RECORDS PROVIDED:
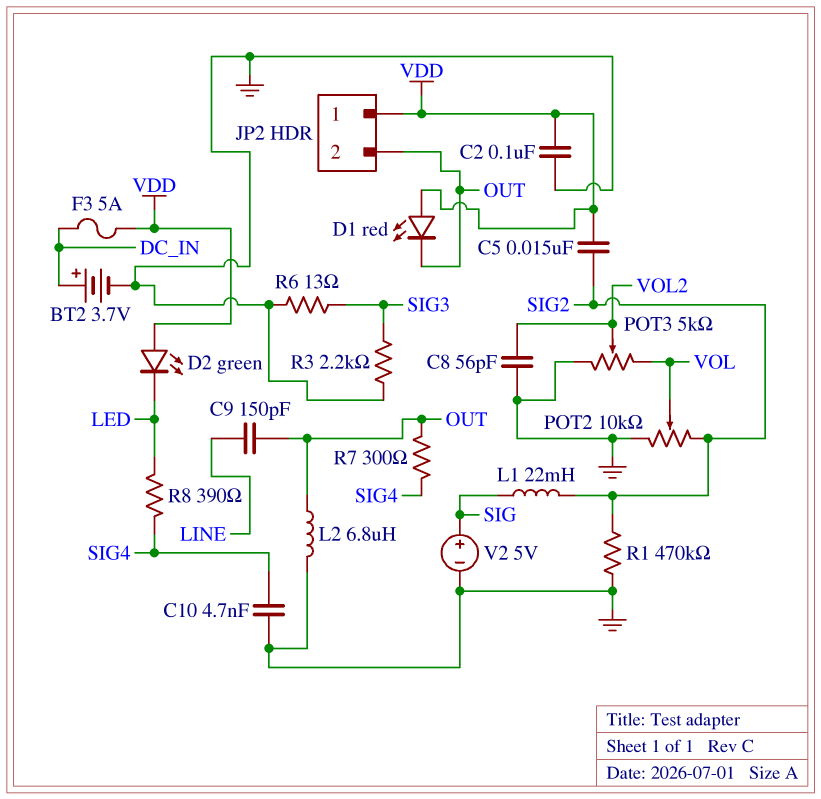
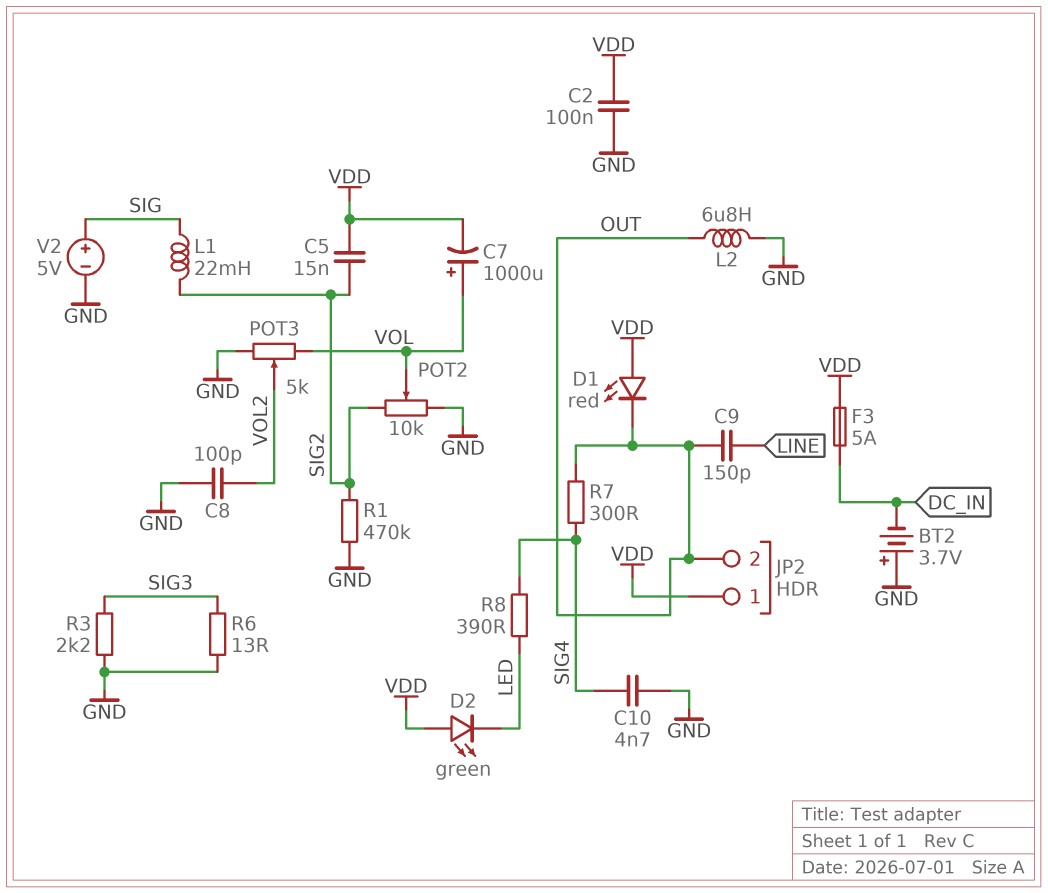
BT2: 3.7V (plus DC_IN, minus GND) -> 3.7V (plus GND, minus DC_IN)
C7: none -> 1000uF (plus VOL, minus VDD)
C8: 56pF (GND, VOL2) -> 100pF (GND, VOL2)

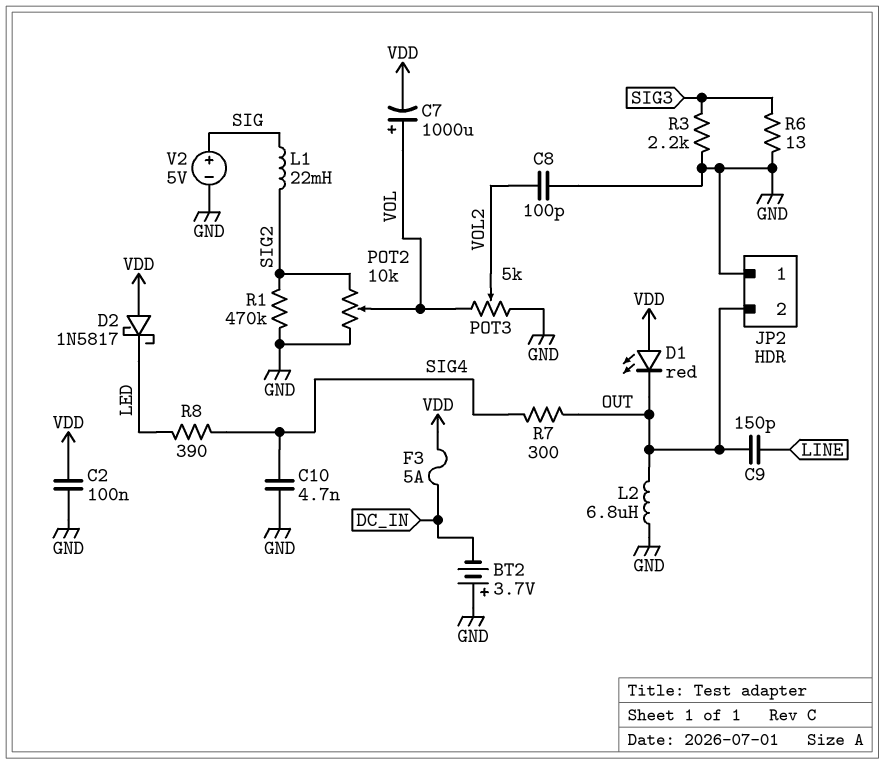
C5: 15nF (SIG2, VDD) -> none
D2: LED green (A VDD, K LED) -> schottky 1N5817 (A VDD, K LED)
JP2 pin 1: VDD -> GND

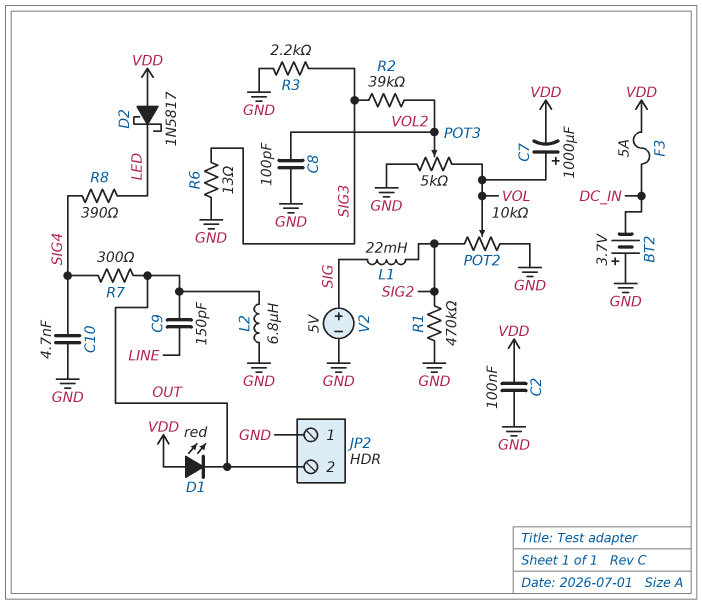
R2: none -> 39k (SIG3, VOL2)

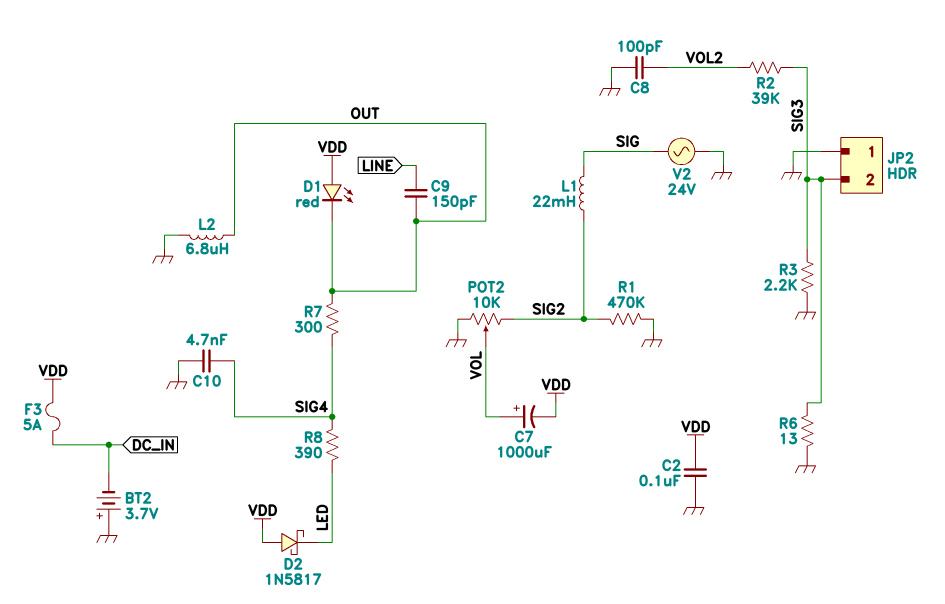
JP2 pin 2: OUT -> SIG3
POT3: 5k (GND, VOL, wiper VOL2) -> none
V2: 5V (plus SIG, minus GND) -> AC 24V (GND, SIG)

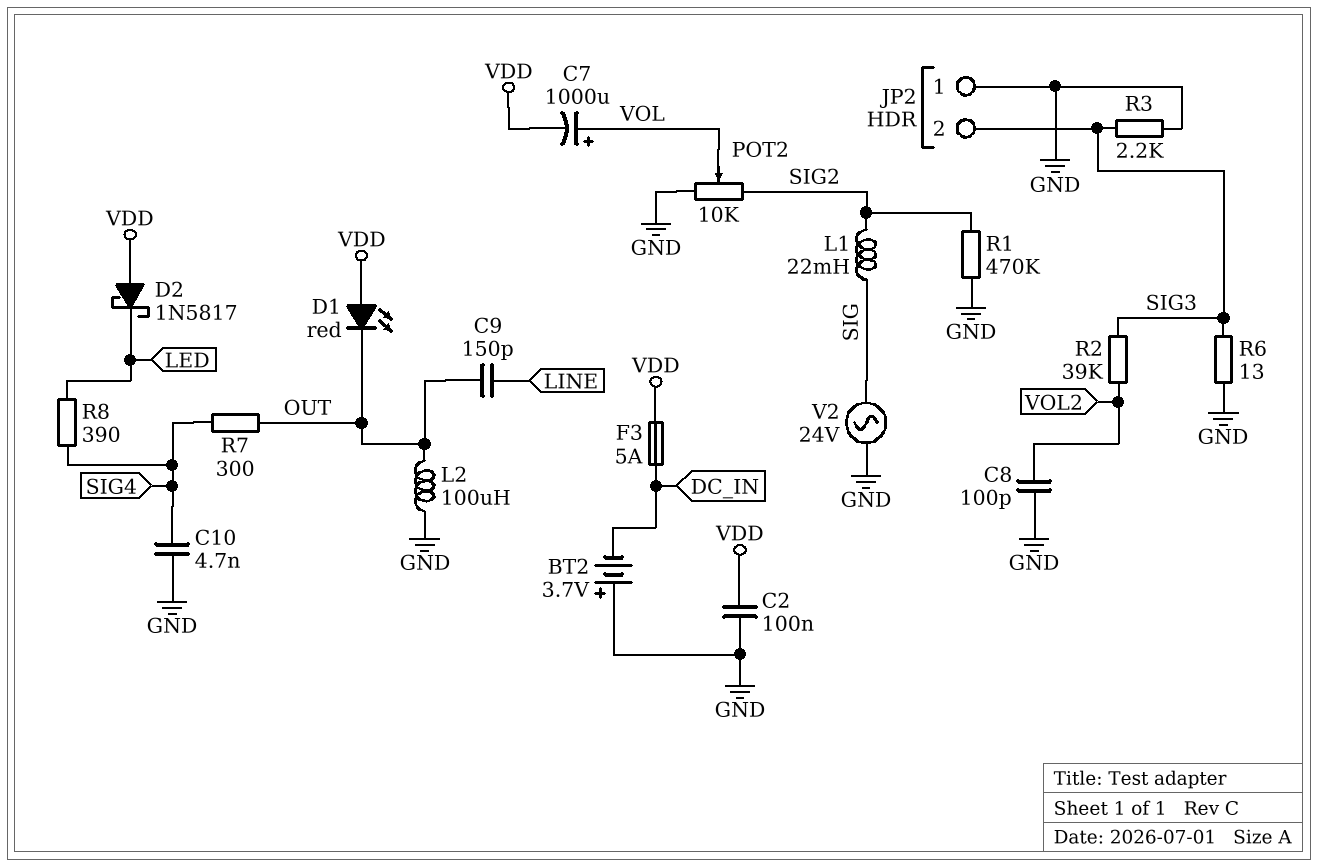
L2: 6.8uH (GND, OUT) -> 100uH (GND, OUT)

EXERCISE BRIEF: Wherever a line in the records contains the word "none", copy that line.

EXERCISE RESULT:
C7: none -> 1000uF (plus VOL, minus VDD)
C5: 15nF (SIG2, VDD) -> none
R2: none -> 39k (SIG3, VOL2)
POT3: 5k (GND, VOL, wiper VOL2) -> none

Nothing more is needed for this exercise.